AIM OF THE TASK: Please reproduce the entries word for word, from the first one through the line containing "black hexagon at (143, 554): moved 3 px right", with both ends included.

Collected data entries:
▬▬▬

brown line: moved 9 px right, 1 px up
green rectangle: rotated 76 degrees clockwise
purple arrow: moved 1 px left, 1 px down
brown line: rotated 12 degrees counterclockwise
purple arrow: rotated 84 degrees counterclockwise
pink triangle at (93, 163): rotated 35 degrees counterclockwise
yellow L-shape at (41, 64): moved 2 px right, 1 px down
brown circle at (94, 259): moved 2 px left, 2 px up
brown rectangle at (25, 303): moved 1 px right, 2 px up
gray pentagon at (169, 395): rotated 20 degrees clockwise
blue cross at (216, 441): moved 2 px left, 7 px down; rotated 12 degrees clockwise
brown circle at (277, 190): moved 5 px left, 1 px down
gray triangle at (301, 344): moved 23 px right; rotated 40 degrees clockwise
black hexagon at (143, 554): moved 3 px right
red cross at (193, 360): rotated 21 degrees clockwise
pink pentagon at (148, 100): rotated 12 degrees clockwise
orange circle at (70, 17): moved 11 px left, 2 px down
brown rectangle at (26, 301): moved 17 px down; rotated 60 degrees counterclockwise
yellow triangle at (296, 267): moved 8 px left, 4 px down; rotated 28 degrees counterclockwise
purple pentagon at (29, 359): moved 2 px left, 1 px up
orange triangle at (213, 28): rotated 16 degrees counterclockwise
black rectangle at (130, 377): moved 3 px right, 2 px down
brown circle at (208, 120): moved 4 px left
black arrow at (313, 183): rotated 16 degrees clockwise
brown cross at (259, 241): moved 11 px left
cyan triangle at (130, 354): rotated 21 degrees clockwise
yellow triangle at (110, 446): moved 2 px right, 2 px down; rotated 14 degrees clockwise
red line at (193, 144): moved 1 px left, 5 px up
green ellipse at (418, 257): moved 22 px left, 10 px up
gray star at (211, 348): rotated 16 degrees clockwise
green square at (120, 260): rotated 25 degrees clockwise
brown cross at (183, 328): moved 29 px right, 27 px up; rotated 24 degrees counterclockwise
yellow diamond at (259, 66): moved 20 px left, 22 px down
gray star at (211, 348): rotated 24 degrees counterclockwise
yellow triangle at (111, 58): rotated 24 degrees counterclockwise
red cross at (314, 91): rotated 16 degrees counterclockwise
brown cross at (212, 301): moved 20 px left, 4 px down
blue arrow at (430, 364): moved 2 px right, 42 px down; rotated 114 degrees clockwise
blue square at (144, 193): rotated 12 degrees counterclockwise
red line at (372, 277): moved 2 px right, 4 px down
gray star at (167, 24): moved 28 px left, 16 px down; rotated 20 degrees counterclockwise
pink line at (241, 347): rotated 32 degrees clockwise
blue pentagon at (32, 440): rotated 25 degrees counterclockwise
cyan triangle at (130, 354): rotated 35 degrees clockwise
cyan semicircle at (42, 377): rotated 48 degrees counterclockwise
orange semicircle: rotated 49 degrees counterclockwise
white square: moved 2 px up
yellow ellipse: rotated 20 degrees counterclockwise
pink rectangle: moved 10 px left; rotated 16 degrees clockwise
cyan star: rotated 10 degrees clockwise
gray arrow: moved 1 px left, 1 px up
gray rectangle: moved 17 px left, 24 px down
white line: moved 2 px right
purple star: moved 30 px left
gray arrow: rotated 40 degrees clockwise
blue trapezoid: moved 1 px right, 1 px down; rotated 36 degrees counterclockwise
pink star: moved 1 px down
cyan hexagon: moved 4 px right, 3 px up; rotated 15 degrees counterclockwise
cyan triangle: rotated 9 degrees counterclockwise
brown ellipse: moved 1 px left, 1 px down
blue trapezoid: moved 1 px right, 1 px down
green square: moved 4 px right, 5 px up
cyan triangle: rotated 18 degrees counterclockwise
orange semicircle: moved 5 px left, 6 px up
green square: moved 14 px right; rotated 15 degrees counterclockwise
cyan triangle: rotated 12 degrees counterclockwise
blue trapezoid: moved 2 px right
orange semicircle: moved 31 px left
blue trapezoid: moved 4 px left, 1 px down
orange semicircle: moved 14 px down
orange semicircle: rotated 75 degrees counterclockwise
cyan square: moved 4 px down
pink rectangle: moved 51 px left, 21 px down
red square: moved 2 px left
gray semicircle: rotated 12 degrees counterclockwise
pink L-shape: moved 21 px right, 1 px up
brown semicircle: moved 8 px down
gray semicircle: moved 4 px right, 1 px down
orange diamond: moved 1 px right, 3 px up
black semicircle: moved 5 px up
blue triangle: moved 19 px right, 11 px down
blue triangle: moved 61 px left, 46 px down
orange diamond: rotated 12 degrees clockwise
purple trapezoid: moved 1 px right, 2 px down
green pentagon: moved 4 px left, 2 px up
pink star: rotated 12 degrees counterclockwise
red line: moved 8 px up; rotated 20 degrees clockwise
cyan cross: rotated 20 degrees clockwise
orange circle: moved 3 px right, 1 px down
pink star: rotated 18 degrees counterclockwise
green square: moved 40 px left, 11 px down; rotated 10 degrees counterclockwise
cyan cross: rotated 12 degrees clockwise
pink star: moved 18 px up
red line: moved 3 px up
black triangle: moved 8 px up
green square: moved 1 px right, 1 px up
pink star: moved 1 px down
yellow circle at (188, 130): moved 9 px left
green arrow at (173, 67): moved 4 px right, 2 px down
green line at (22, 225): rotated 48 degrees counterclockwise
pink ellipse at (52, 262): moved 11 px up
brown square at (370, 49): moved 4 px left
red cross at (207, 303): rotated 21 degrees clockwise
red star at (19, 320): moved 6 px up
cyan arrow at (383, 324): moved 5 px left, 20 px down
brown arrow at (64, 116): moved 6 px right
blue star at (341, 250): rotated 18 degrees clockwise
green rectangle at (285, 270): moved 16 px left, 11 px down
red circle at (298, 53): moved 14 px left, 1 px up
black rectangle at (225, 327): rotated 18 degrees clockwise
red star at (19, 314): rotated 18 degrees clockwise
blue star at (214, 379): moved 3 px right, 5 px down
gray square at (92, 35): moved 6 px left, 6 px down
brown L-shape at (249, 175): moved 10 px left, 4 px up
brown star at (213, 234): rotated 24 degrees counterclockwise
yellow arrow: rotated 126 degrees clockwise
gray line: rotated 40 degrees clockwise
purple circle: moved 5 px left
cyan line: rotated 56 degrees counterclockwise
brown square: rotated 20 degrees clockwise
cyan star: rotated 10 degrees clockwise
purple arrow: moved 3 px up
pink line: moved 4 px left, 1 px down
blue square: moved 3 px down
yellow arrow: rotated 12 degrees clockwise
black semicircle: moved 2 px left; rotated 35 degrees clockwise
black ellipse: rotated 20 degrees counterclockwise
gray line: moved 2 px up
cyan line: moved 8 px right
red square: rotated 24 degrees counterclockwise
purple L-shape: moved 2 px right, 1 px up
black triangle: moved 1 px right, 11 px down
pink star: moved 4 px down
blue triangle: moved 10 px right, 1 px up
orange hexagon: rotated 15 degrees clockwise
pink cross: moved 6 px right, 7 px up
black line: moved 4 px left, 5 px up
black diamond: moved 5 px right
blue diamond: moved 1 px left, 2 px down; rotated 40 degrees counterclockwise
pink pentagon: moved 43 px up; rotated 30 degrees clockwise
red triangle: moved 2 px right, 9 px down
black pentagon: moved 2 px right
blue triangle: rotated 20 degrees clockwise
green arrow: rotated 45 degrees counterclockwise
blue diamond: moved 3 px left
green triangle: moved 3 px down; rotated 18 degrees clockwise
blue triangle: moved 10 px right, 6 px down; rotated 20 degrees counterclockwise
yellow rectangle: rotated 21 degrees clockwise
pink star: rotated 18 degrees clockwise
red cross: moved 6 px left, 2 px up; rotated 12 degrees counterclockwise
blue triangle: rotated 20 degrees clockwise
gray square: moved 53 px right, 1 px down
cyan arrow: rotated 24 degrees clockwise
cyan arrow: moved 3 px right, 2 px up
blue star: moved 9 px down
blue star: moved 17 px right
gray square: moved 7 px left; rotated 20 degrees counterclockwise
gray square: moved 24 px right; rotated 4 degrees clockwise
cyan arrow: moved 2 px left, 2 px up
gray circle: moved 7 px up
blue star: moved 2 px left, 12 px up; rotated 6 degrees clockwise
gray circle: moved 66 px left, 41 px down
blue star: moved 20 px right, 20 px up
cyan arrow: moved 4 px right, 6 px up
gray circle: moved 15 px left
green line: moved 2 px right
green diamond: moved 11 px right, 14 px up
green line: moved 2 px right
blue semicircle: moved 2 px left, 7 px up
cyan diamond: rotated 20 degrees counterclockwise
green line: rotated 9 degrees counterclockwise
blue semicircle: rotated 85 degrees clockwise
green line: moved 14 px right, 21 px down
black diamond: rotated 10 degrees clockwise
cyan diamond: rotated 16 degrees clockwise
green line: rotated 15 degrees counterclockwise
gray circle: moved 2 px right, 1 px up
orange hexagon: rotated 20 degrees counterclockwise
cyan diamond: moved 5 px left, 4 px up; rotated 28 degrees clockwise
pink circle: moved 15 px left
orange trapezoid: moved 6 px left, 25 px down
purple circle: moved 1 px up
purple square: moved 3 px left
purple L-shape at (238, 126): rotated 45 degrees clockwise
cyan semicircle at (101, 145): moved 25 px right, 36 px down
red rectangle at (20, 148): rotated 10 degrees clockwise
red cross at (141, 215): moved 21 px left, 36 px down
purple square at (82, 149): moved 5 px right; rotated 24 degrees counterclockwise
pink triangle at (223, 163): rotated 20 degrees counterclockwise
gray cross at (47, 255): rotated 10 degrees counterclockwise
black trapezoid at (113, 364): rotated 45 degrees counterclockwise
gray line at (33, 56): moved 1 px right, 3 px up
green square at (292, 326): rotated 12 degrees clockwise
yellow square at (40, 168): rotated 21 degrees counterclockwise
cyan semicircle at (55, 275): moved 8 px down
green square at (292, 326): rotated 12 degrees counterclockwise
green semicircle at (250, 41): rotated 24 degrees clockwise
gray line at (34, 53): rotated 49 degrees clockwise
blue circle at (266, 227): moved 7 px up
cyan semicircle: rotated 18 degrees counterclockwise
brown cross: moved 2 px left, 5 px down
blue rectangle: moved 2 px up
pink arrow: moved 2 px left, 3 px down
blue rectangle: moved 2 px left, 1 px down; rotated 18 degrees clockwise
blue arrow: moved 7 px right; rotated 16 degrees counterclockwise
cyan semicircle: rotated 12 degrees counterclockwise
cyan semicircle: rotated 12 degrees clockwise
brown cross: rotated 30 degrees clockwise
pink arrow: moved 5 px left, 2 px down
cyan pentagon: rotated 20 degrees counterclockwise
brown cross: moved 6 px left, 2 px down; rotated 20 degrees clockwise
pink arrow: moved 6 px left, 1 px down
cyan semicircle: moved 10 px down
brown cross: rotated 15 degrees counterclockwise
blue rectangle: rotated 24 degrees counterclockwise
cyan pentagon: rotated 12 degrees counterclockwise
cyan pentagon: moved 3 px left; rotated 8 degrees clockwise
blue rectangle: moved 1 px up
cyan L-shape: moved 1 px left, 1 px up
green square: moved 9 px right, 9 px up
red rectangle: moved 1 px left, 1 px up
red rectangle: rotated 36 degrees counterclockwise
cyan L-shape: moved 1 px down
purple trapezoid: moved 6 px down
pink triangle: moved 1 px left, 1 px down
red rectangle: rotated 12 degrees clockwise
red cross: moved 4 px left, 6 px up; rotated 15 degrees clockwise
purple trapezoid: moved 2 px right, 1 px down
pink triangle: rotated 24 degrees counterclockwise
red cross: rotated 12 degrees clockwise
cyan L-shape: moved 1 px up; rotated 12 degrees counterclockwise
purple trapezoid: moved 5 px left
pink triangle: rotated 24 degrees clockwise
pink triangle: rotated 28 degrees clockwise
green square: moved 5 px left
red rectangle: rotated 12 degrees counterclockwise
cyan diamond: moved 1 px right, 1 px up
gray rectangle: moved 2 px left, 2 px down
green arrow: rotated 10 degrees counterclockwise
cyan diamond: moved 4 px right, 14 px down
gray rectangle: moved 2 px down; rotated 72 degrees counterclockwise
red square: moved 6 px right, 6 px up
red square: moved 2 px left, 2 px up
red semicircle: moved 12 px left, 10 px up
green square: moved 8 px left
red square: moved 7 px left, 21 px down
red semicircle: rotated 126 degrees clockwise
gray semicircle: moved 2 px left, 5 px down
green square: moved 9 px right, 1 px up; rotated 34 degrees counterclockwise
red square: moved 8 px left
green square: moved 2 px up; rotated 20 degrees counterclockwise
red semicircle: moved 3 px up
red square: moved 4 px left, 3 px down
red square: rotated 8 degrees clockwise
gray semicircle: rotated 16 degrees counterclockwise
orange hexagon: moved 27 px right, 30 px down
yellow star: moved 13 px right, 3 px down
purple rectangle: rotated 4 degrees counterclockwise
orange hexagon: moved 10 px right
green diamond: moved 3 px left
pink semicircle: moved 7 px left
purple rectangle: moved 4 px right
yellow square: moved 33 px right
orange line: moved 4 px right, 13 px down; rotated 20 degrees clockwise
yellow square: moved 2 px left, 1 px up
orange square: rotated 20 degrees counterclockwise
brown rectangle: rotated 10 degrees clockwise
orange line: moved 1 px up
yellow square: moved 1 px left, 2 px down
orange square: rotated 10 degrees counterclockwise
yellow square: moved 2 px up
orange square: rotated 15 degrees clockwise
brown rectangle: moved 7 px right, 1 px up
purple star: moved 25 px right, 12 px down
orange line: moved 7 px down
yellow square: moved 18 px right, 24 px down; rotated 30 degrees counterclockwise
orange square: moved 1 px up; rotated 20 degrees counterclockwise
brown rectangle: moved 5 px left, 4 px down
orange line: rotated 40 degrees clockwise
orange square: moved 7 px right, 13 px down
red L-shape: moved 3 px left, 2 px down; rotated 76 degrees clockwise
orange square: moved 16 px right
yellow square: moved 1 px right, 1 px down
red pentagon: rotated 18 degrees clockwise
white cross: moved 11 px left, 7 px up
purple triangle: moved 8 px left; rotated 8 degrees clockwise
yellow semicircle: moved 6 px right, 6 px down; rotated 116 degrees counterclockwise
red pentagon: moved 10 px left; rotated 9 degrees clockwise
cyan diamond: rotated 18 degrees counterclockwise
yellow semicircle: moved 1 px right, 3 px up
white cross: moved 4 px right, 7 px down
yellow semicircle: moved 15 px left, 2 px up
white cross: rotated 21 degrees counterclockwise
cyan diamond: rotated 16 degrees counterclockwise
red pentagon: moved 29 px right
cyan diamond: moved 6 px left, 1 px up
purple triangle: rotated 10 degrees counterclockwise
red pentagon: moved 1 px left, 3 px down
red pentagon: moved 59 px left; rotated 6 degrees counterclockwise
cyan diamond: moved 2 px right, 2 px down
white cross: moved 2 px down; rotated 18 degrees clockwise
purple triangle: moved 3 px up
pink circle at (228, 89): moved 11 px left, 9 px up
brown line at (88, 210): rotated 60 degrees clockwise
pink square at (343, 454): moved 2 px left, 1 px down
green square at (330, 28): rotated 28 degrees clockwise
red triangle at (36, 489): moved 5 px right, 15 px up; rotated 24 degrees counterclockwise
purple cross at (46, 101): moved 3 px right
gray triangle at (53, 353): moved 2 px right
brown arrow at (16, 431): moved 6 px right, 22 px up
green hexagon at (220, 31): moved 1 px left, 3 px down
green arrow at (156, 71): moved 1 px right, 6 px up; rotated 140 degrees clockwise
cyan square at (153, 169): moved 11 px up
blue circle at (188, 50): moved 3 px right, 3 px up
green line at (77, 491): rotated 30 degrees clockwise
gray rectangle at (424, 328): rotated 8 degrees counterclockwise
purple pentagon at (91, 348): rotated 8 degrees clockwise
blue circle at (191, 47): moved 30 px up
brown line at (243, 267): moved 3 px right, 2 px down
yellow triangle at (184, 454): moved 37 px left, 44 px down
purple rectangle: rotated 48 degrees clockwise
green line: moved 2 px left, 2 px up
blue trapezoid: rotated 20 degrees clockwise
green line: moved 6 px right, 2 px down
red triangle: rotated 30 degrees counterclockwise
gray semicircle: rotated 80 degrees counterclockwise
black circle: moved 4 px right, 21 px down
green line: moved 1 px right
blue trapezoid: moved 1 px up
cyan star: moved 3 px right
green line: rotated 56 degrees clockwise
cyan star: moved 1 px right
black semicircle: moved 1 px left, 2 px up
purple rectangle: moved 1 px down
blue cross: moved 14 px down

▬▬▬

EXPECTED ANSWER:
brown line: moved 9 px right, 1 px up
green rectangle: rotated 76 degrees clockwise
purple arrow: moved 1 px left, 1 px down
brown line: rotated 12 degrees counterclockwise
purple arrow: rotated 84 degrees counterclockwise
pink triangle at (93, 163): rotated 35 degrees counterclockwise
yellow L-shape at (41, 64): moved 2 px right, 1 px down
brown circle at (94, 259): moved 2 px left, 2 px up
brown rectangle at (25, 303): moved 1 px right, 2 px up
gray pentagon at (169, 395): rotated 20 degrees clockwise
blue cross at (216, 441): moved 2 px left, 7 px down; rotated 12 degrees clockwise
brown circle at (277, 190): moved 5 px left, 1 px down
gray triangle at (301, 344): moved 23 px right; rotated 40 degrees clockwise
black hexagon at (143, 554): moved 3 px right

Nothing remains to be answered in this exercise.